> **Activity**
Every entry needs to be reproduced exactly.
--- START ---
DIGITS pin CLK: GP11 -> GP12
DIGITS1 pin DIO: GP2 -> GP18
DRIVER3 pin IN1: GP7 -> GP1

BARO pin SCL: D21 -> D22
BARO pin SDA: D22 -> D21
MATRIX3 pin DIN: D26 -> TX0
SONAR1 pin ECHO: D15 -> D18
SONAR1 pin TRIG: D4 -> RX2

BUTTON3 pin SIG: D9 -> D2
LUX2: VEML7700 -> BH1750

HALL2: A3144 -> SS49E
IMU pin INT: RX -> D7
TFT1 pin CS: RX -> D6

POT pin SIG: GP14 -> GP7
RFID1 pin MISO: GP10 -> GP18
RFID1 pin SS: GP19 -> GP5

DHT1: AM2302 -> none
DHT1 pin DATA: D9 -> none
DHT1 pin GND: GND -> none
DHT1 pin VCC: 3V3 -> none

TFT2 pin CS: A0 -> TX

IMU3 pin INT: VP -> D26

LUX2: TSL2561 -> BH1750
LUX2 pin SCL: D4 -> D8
--- END ---
> **Written response**
DIGITS pin CLK: GP11 -> GP12
DIGITS1 pin DIO: GP2 -> GP18
DRIVER3 pin IN1: GP7 -> GP1

BARO pin SCL: D21 -> D22
BARO pin SDA: D22 -> D21
MATRIX3 pin DIN: D26 -> TX0
SONAR1 pin ECHO: D15 -> D18
SONAR1 pin TRIG: D4 -> RX2

BUTTON3 pin SIG: D9 -> D2
LUX2: VEML7700 -> BH1750

HALL2: A3144 -> SS49E
IMU pin INT: RX -> D7
TFT1 pin CS: RX -> D6

POT pin SIG: GP14 -> GP7
RFID1 pin MISO: GP10 -> GP18
RFID1 pin SS: GP19 -> GP5

DHT1: AM2302 -> none
DHT1 pin DATA: D9 -> none
DHT1 pin GND: GND -> none
DHT1 pin VCC: 3V3 -> none

TFT2 pin CS: A0 -> TX

IMU3 pin INT: VP -> D26

LUX2: TSL2561 -> BH1750
LUX2 pin SCL: D4 -> D8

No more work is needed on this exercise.